| What is needed |
Starting at the line that contains "recolor | BlueBoat" and ending at the line that contains "move | PurpleVase", the lines below are to be given again exactly, with nothing added.

▬▬▬

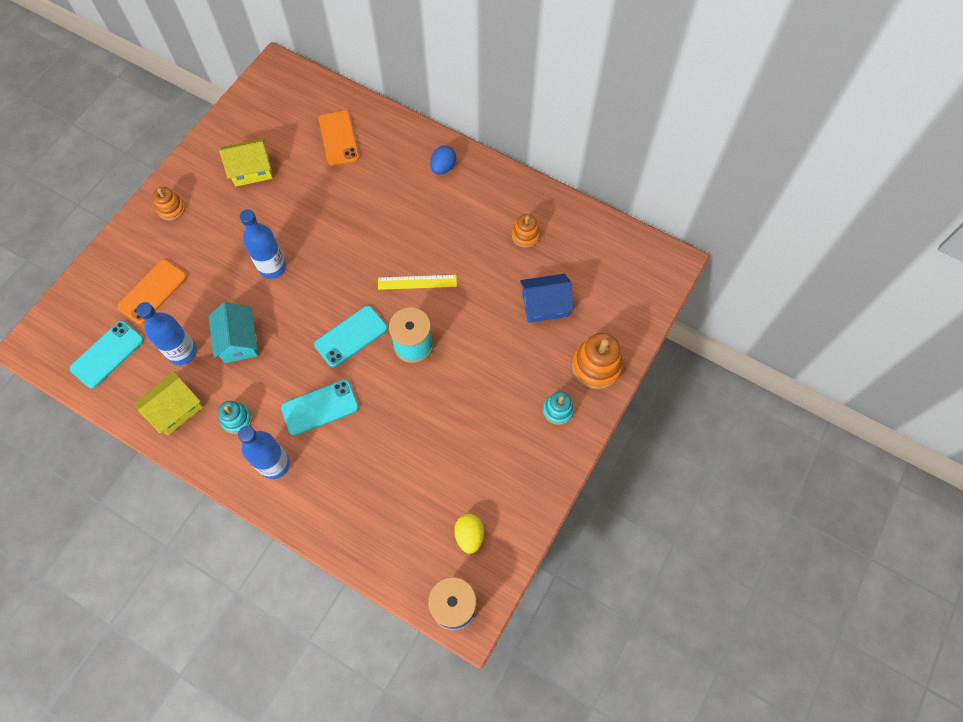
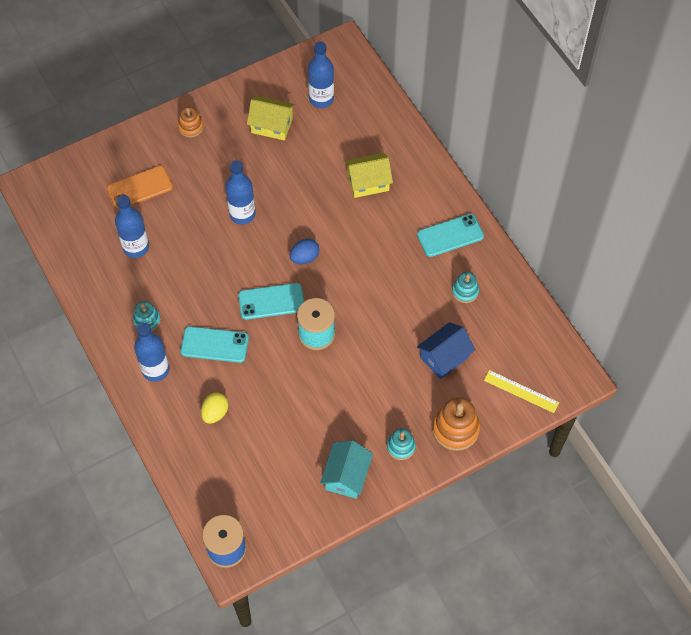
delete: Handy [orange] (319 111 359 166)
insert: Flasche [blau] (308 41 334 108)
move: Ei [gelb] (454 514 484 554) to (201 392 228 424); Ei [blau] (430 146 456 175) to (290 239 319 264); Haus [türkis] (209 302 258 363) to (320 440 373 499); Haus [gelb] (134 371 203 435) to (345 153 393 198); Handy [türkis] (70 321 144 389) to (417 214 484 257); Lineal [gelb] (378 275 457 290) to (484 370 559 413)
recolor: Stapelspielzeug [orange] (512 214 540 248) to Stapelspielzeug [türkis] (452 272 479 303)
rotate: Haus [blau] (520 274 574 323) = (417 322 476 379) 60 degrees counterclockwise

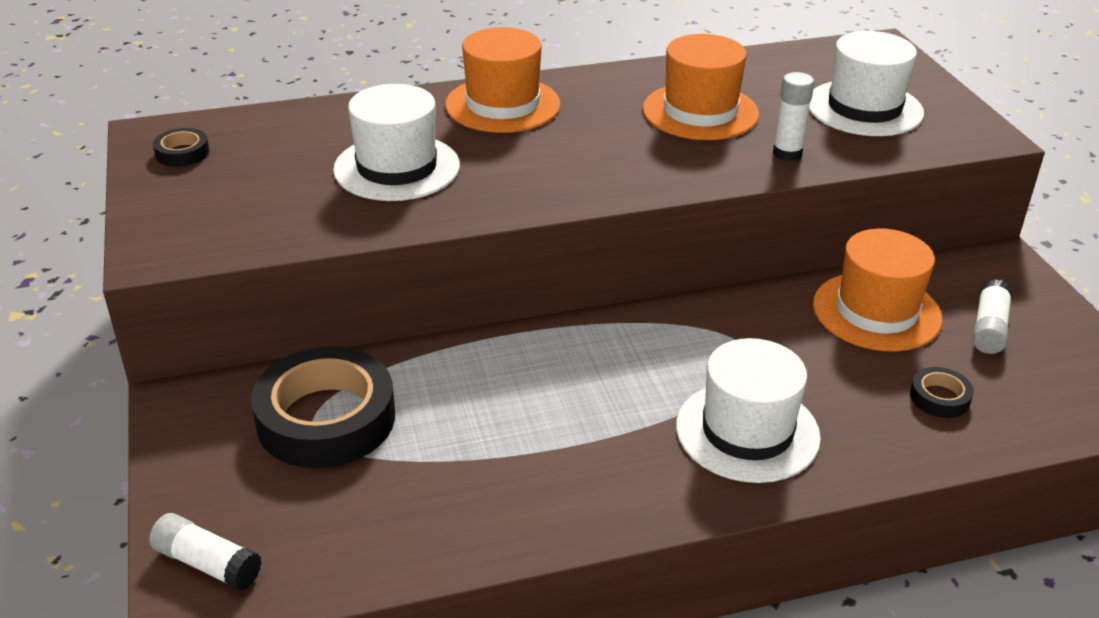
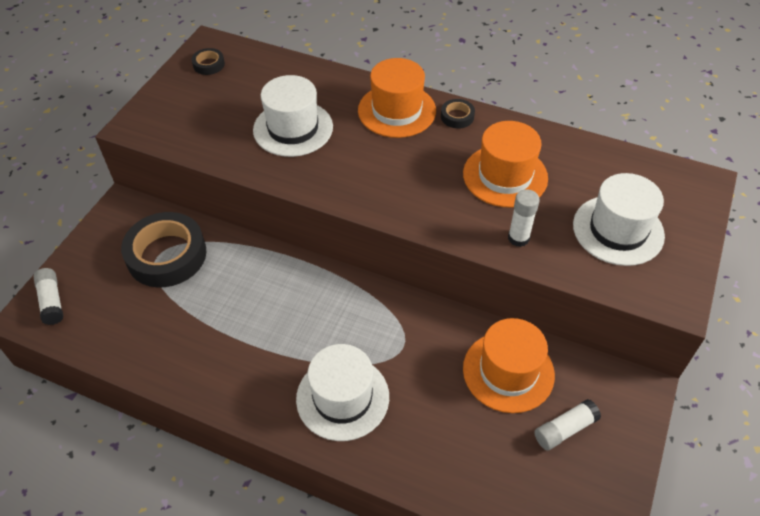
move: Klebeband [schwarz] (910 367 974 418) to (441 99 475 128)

▬▬▬

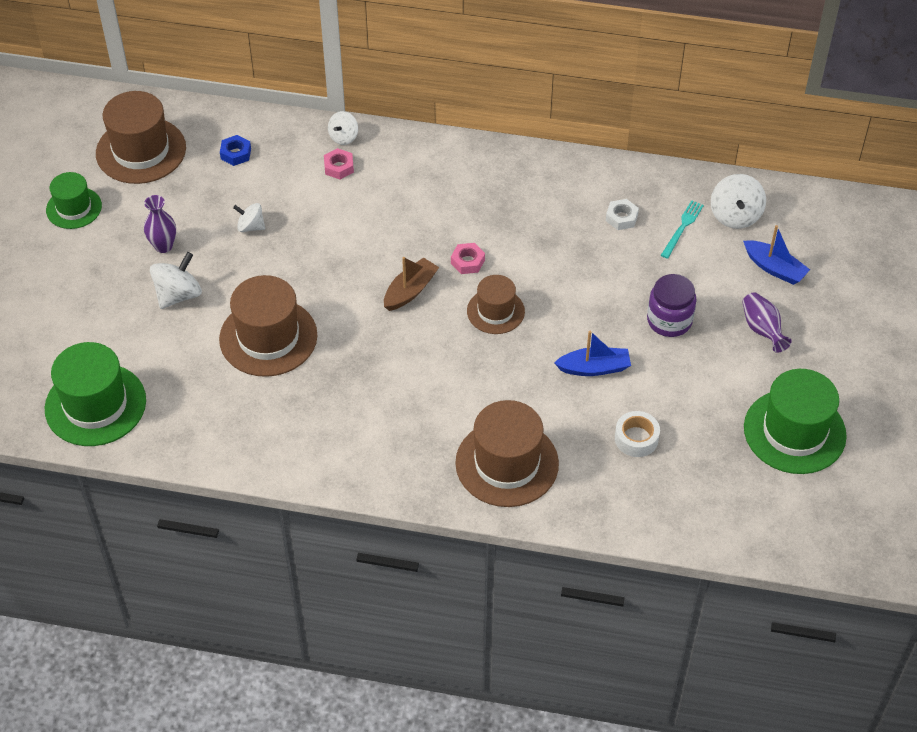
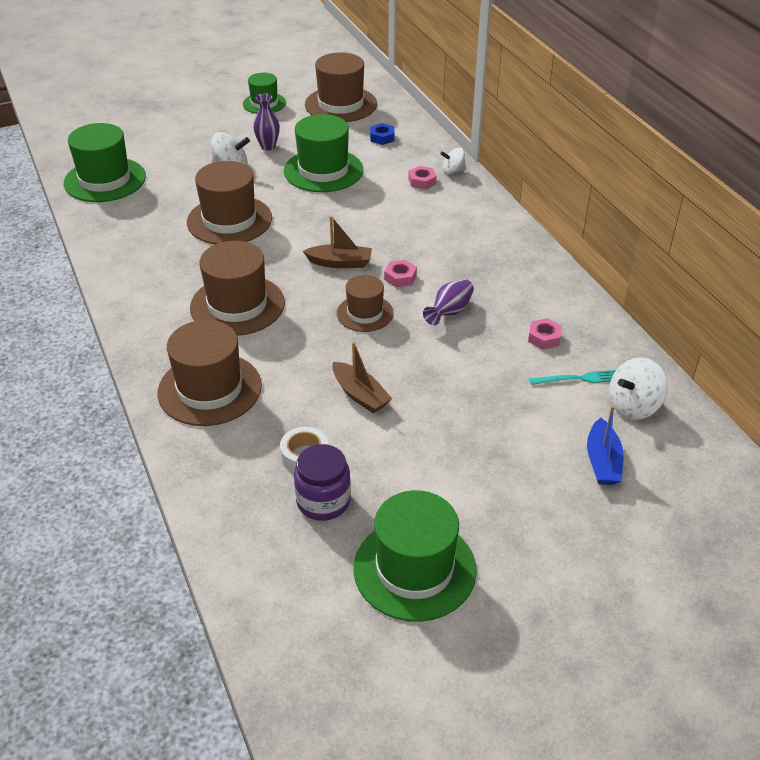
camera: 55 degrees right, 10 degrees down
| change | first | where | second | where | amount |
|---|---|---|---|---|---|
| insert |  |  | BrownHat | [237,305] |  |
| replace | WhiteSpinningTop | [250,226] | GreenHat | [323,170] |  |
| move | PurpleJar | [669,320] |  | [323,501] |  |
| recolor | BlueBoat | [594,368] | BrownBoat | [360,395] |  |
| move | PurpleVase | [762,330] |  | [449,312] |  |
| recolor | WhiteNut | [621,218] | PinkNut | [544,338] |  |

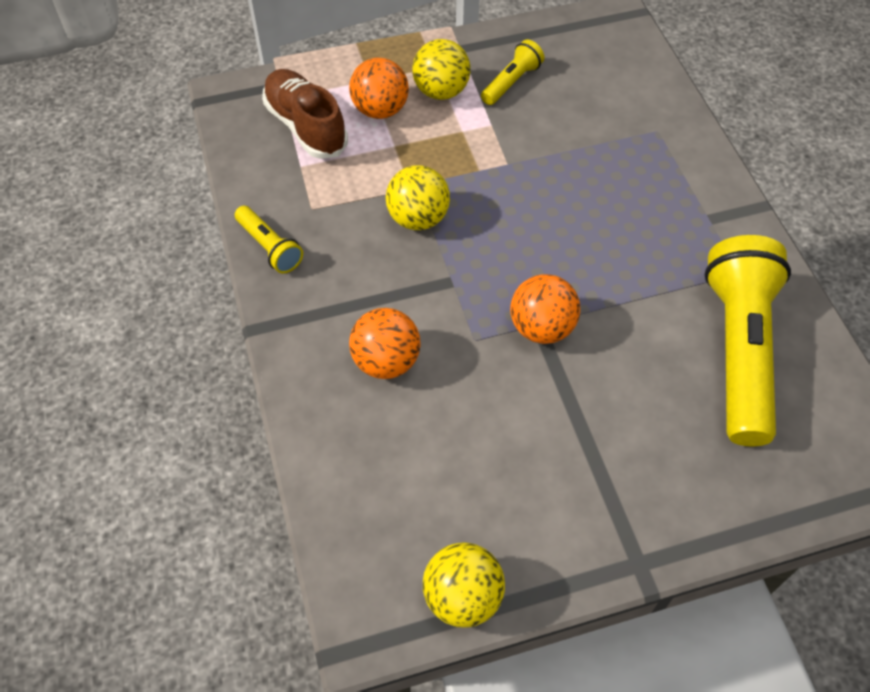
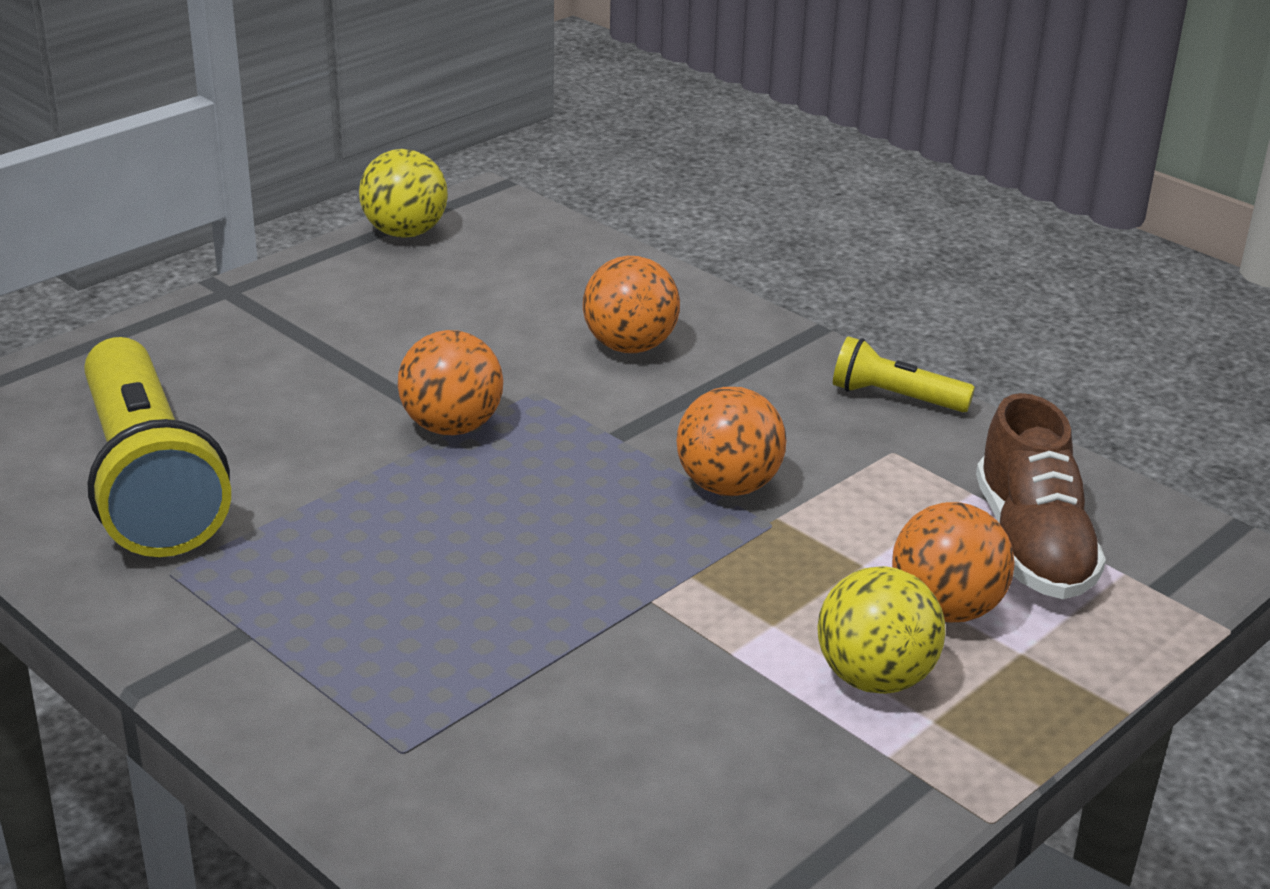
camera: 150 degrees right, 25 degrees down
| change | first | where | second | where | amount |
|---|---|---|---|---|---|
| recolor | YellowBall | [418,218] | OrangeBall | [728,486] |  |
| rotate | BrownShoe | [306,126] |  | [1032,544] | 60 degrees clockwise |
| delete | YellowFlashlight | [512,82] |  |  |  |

▬▬▬

| Task output |
| recolor | BlueBoat | [594,368] | BrownBoat | [360,395] |  |
| move | PurpleVase | [762,330] |  | [449,312] |  |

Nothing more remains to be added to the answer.